INFORMATION SUPPLIED »
--------------------------------------------------
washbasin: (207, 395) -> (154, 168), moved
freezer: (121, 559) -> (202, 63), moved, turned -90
--------------------------------------------------
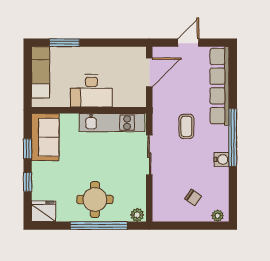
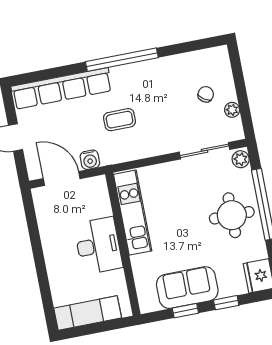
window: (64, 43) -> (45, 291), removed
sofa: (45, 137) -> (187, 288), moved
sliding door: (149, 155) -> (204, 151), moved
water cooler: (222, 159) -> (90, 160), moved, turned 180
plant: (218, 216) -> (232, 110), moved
--------------------------------------------------
REQUEST » Some lines above contain the word "turned". Copy each of them.

SOLUTION TO THE PROBLEM »
freezer: (121, 559) -> (202, 63), moved, turned -90
water cooler: (222, 159) -> (90, 160), moved, turned 180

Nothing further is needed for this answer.